Problem description: Copy out each line of the data below that contains the string "partial", including lines where it appears only as part of a longer string.

Data entries:
◆ ◆ ◆
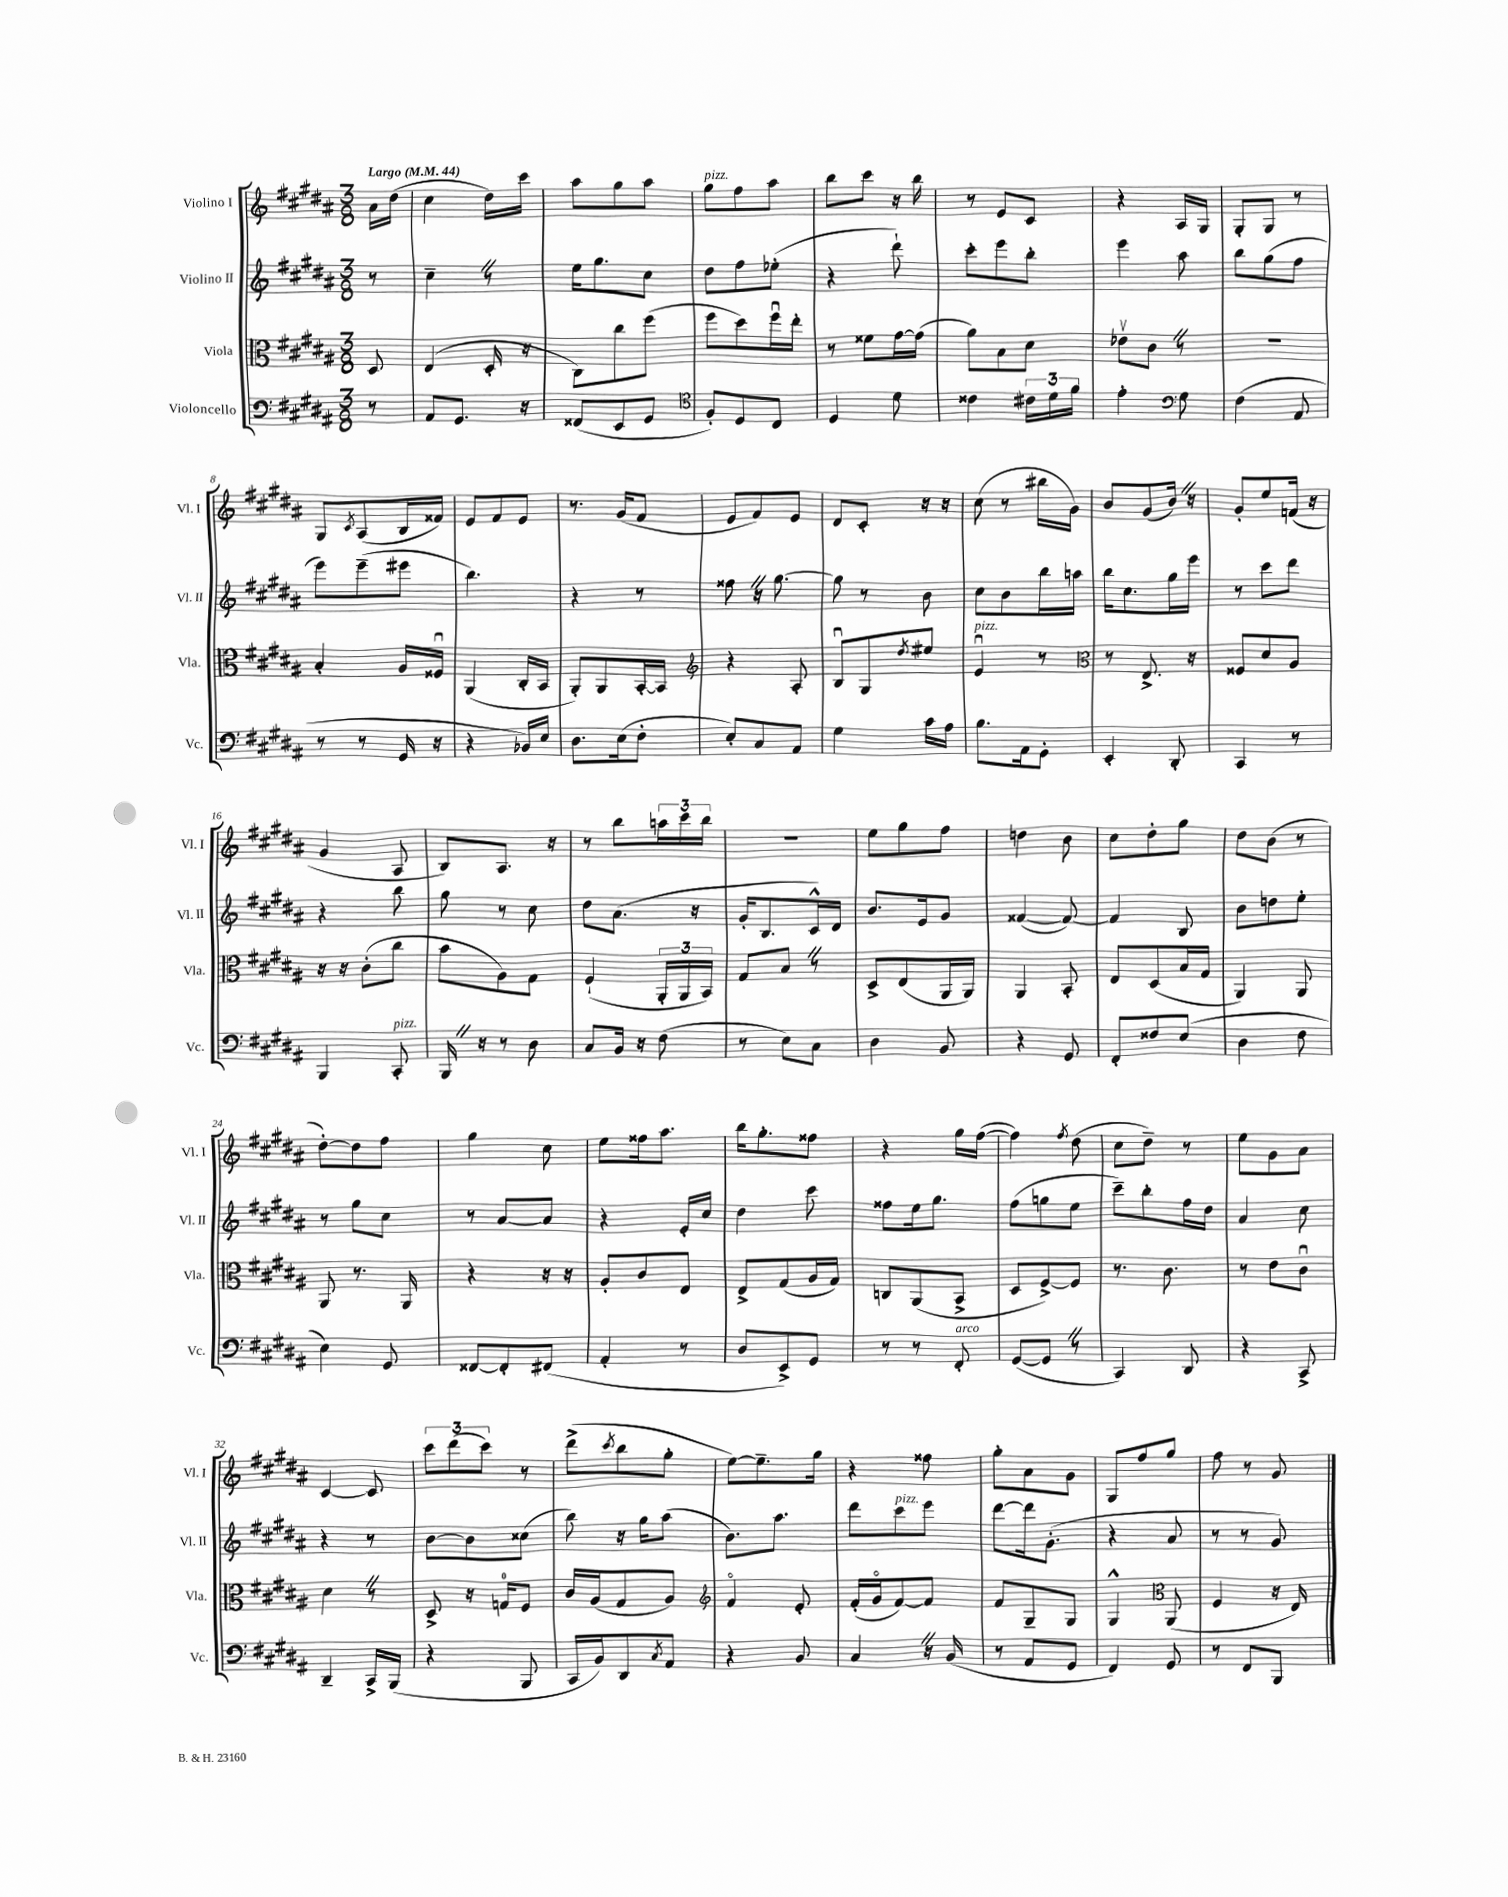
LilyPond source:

<<
\new StaffGroup <<
\new Staff = "s0" \with { instrumentName = "Violino I" shortInstrumentName = "Vl. I" } {
    \clef treble \key b \major \numericTimeSignature \time 3/8 \partial 8 \tempo "Largo" 4 = 44
    ais'16 dis''16( |
    cis''4 dis''16) cis'''16 |
    ais''8 gis''8 ais''8 |
    gis''8^\markup { \italic "pizz." } fis''8 ais''8 |
    b''8 cis'''8 r16 b''16 |
    r8 e'8 cis'8 |
    r4 ais16 gis16 |
    gis8-. gis8 r8 |
    gis8 \acciaccatura { cis'8 } ais8( b16 fisis'16) |
    e'8 fis'8 e'8 |
    r8. gis'16( fis'8 |
    e'8 fis'8) e'8 |
    dis'8 cis'8-. r16 r16 |
    cis''8( r8 bis''16 gis'16) |
    b'8 gis'8( b'16) \once \override BreathingSign.text = \markup { \musicglyph "scripts.caesura.straight" } \breathe r16 |
    gis'8-. e''8 f'16( r16 |
    gis'4 ais8 |
    b8) ais8. r16 |
    r8 b''8 \tuplet 3/2 { a''16 cis'''16 b''16 } |
    R4. |
    e''8 gis''8 fis''8 |
    d''4 b'8 |
    cis''8 dis''8-. gis''8 |
    dis''8 b'8( r8 |
    dis''8~-.) dis''8 fis''8 |
    gis''4 cis''8 |
    e''8 fisis''16 ais''8. |
    b''16 gis''8.-. fisis''8 |
    r4 gis''16 fis''16~( |
    fis''4) \acciaccatura { fis''8 } dis''8( |
    cis''8 dis''8--) r8 |
    e''8 gis'8 ais'8 |
    cis'4~ cis'8 |
    \tuplet 3/2 { cis'''8 dis'''8( cis'''8) } r8 |
    dis'''8->( \acciaccatura { cis'''8 } b''8 gis''8-. |
    e''8~) e''8.-- gis''16 |
    r4 fisis''8 |
    gis''8-. ais'8 gis'8 |
    gis8 fis''8 gis''8 |
    fis''8 r8 gis'8 \bar "|." |
}
\new Staff = "s1" \with { instrumentName = "Violino II" shortInstrumentName = "Vl. II" } {
    \clef treble \key b \major \numericTimeSignature \time 3/8 \partial 8
    r8 |
    cis''4-- \once \override BreathingSign.text = \markup { \musicglyph "scripts.caesura.straight" } \breathe r8 |
    e''16 gis''8. cis''8 |
    dis''8 fis''8 ees''8-.( |
    r4 dis'''8-!) |
    cis'''8-. e'''8 b''8-. |
    e'''4 ais''8 |
    b''8 gis''8( fis''8 |
    e'''8) e'''8--( eis'''8 |
    b''4.) |
    r4 r8 |
    fisis''8 \once \override BreathingSign.text = \markup { \musicglyph "scripts.caesura.straight" } \breathe r16 gis''8.~ |
    gis''8 r8 b'8 |
    cis''8 b'8 b''16 a''16 |
    b''16 cis''8. gis''16 e'''16 |
    r8 cis'''8 dis'''8 |
    r4 b''8 |
    gis''8 r8 cis''8 |
    dis''8 ais'8.( r16 |
    gis'16-. b8. cis'16-^) dis'16 |
    b'8. e'16 gis'8 |
    fisis'4~( fisis'8~) |
    fisis'4 b8 |
    b'8 d''8 e''8-. |
    r8 gis''8 cis''8 |
    r8 ais'8~ ais'8 |
    r4 e'16-. cis''16 |
    dis''4 cis'''8 |
    fisis''8 e''16 gis''8. |
    fis''8( g''8 e''8 |
    cis'''8--) b''8-. fis''16 dis''16 |
    ais'4 cis''8 |
    r4 r8 |
    b'8~ b'8 cisis''8( |
    b''8) r16 gis''16 ais''8( |
    b'8.) ais''8. |
    dis'''8 cis'''8^\markup { \italic "pizz." } e'''8 |
    dis'''8~ dis'''16 gis'8.-.( |
    r4 ais'8 |
    r8 r8 gis'8) \bar "|." |
}
\new Staff = "s2" \with { instrumentName = "Viola" shortInstrumentName = "Vla." } {
    \clef alto \key b \major \numericTimeSignature \time 3/8 \partial 8
    dis8 |
    e4( dis16-. r16 |
    cis8) cis''8 fis''8( |
    fis''8 dis''8) fis''16\downbow e''16-. |
    r8 fisis'8 gis'16~ gis'16( |
    ais'8) b8 dis'8 |
    ees'8\upbow cis'8 \once \override BreathingSign.text = \markup { \musicglyph "scripts.caesura.straight" } \breathe r8 |
    R4. |
    b4-. ais16 fisis16\downbow |
    ais,4( cis16-. b,16 |
    ais,8-.) ais,8 b,16~-. b,16 |
    \clef treble r4 ais8-. |
    b8\downbow gis8 \acciaccatura { dis''8 } eis''8 |
    e'4\downbow^\markup { \italic "pizz." } r8 |
    \clef alto r8 e8.-> r16 |
    fisis8 dis'8 ais8 |
    r16 r16 cis'8-.( cis''8 |
    b'8 ais8) gis8 |
    fis4-!( \tuplet 3/2 { ais,16-. ais,16 b,16) } |
    gis8 b8 \once \override BreathingSign.text = \markup { \musicglyph "scripts.caesura.straight" } \breathe r8 |
    dis8-> e8( ais,16 ais,16) |
    ais,4 b,8-. |
    e8 dis8( b16 gis16 |
    ais,4) ais,8 |
    ais,8 r8. ais,16 |
    r4 r16 r16 |
    ais8-. cis'8 e8 |
    e8-> gis8( ais16 gis16) |
    c8 ais,8( b,8-> |
    dis8 fis8~->) fis8 |
    r8. cis'8. |
    r8 e'8 cis'8\downbow |
    dis'4 \once \override BreathingSign.text = \markup { \musicglyph "scripts.caesura.straight" } \breathe r8 |
    dis8-> r16 g16-0 fis8 |
    cis'16 ais16( gis8 ais8) |
    \clef treble fis'4\flageolet e'8-. |
    fis'16-.( gis'16\flageolet fis'8~) fis'8 |
    fis'8 gis8-- gis8 |
    gis4-^ \clef alto ais,8( |
    fis4 r16 e16) \bar "|." |
}
\new Staff = "s3" \with { instrumentName = "Violoncello" shortInstrumentName = "Vc." } {
    \clef bass \key b \major \numericTimeSignature \time 3/8 \partial 8
    r8 |
    ais,8 gis,8. r16 |
    fisis,8( e,8 gis,8 |
    \clef tenor fis8-.) dis8 cis8 |
    dis4 dis'8 |
    cisis'4 \tuplet 3/2 { cis'16 dis'16 fis'16 } |
    e'4-. \clef bass gis8 |
    fis4( ais,8 |
    r8 r8 gis,16 r16 |
    r4 bes,16) e16 |
    dis8. e16( fis8-. |
    e8-.) cis8 ais,8 |
    gis4 cis'16 ais16 |
    b8. ais,16 gis,8-. |
    e,4-. dis,8-. |
    cis,4 r8 |
    b,,4 cis,8-.^\markup { \italic "pizz." } |
    b,,16 \once \override BreathingSign.text = \markup { \musicglyph "scripts.caesura.straight" } \breathe r16 r8 dis8 |
    cis8 b,16 r16 fis8( |
    r8 e8) cis8 |
    dis4 b,8 |
    r4 gis,8 |
    fis,8-. fisis8 e8( |
    dis4 fis8 |
    e4) gis,8 |
    fisis,8~ fisis,8-. fis,8( |
    ais,4-. r8 |
    dis8 e,8->) gis,8 |
    r8 r8 fis,8-.^\markup { \italic "arco" } |
    gis,8~( gis,8 \once \override BreathingSign.text = \markup { \musicglyph "scripts.caesura.straight" } \breathe r8 |
    cis,4) dis,8 |
    r4 cis,8-> |
    dis,4-- cis,16-> b,,16( |
    r4 b,,8 |
    cis,16 b,16) dis,8 \acciaccatura { cis8 } ais,8 |
    r4 b,8 |
    cis4 \once \override BreathingSign.text = \markup { \musicglyph "scripts.caesura.straight" } \breathe r16 b,16( |
    r8 ais,8 gis,8 |
    fis,4) gis,8 |
    r8 fis,8 b,,8 \bar "|." |
}
>>
>>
◆ ◆ ◆
Correct output:
    \clef treble \key b \major \numericTimeSignature \time 3/8 \partial 8 \tempo "Largo" 4 = 44
    \clef treble \key b \major \numericTimeSignature \time 3/8 \partial 8
    \clef alto \key b \major \numericTimeSignature \time 3/8 \partial 8
    \clef bass \key b \major \numericTimeSignature \time 3/8 \partial 8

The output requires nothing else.